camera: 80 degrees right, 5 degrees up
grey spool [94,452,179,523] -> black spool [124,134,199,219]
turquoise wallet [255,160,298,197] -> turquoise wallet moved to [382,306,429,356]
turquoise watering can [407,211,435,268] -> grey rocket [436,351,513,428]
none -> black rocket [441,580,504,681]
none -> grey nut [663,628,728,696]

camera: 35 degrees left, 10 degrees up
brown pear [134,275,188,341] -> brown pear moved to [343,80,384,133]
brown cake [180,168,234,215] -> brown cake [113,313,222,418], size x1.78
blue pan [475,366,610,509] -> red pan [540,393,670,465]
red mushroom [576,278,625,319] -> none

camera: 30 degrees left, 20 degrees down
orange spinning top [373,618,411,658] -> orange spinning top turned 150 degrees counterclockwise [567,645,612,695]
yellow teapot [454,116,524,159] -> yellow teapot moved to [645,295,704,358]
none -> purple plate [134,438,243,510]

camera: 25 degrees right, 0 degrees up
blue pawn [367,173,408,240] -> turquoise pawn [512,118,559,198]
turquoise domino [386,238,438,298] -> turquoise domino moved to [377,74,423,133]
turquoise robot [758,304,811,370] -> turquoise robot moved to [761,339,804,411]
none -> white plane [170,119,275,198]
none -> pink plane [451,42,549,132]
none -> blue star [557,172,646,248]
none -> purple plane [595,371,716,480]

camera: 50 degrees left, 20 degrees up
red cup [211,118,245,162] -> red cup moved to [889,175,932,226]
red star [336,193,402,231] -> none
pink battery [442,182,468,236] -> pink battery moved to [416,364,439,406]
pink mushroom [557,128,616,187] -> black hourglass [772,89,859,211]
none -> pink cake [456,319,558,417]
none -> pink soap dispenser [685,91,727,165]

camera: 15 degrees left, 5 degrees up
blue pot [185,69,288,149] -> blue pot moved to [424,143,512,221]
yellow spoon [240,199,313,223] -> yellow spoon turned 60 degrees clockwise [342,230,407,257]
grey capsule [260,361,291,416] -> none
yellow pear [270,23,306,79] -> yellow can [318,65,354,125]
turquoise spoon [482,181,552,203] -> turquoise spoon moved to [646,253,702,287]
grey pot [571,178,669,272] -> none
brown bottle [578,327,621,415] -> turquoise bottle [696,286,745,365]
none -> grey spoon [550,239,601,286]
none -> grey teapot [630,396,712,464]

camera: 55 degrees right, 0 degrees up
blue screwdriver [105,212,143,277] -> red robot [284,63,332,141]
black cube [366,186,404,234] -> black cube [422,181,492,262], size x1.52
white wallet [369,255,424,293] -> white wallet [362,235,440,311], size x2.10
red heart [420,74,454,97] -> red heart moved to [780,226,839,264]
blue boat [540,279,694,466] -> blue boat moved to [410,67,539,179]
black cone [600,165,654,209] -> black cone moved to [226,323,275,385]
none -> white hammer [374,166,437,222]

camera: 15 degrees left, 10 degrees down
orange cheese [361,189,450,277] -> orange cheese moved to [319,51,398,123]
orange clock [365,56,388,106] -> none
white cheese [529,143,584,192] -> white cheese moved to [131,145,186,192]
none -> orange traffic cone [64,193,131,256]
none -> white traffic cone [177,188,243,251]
^^^^^^^^
### Assigned task:
Retype all of the entries. Keep each one exactly as written.

### Your solution:
camera: 80 degrees right, 5 degrees up
grey spool [94,452,179,523] -> black spool [124,134,199,219]
turquoise wallet [255,160,298,197] -> turquoise wallet moved to [382,306,429,356]
turquoise watering can [407,211,435,268] -> grey rocket [436,351,513,428]
none -> black rocket [441,580,504,681]
none -> grey nut [663,628,728,696]

camera: 35 degrees left, 10 degrees up
brown pear [134,275,188,341] -> brown pear moved to [343,80,384,133]
brown cake [180,168,234,215] -> brown cake [113,313,222,418], size x1.78
blue pan [475,366,610,509] -> red pan [540,393,670,465]
red mushroom [576,278,625,319] -> none

camera: 30 degrees left, 20 degrees down
orange spinning top [373,618,411,658] -> orange spinning top turned 150 degrees counterclockwise [567,645,612,695]
yellow teapot [454,116,524,159] -> yellow teapot moved to [645,295,704,358]
none -> purple plate [134,438,243,510]

camera: 25 degrees right, 0 degrees up
blue pawn [367,173,408,240] -> turquoise pawn [512,118,559,198]
turquoise domino [386,238,438,298] -> turquoise domino moved to [377,74,423,133]
turquoise robot [758,304,811,370] -> turquoise robot moved to [761,339,804,411]
none -> white plane [170,119,275,198]
none -> pink plane [451,42,549,132]
none -> blue star [557,172,646,248]
none -> purple plane [595,371,716,480]

camera: 50 degrees left, 20 degrees up
red cup [211,118,245,162] -> red cup moved to [889,175,932,226]
red star [336,193,402,231] -> none
pink battery [442,182,468,236] -> pink battery moved to [416,364,439,406]
pink mushroom [557,128,616,187] -> black hourglass [772,89,859,211]
none -> pink cake [456,319,558,417]
none -> pink soap dispenser [685,91,727,165]

camera: 15 degrees left, 5 degrees up
blue pot [185,69,288,149] -> blue pot moved to [424,143,512,221]
yellow spoon [240,199,313,223] -> yellow spoon turned 60 degrees clockwise [342,230,407,257]
grey capsule [260,361,291,416] -> none
yellow pear [270,23,306,79] -> yellow can [318,65,354,125]
turquoise spoon [482,181,552,203] -> turquoise spoon moved to [646,253,702,287]
grey pot [571,178,669,272] -> none
brown bottle [578,327,621,415] -> turquoise bottle [696,286,745,365]
none -> grey spoon [550,239,601,286]
none -> grey teapot [630,396,712,464]

camera: 55 degrees right, 0 degrees up
blue screwdriver [105,212,143,277] -> red robot [284,63,332,141]
black cube [366,186,404,234] -> black cube [422,181,492,262], size x1.52
white wallet [369,255,424,293] -> white wallet [362,235,440,311], size x2.10
red heart [420,74,454,97] -> red heart moved to [780,226,839,264]
blue boat [540,279,694,466] -> blue boat moved to [410,67,539,179]
black cone [600,165,654,209] -> black cone moved to [226,323,275,385]
none -> white hammer [374,166,437,222]

camera: 15 degrees left, 10 degrees down
orange cheese [361,189,450,277] -> orange cheese moved to [319,51,398,123]
orange clock [365,56,388,106] -> none
white cheese [529,143,584,192] -> white cheese moved to [131,145,186,192]
none -> orange traffic cone [64,193,131,256]
none -> white traffic cone [177,188,243,251]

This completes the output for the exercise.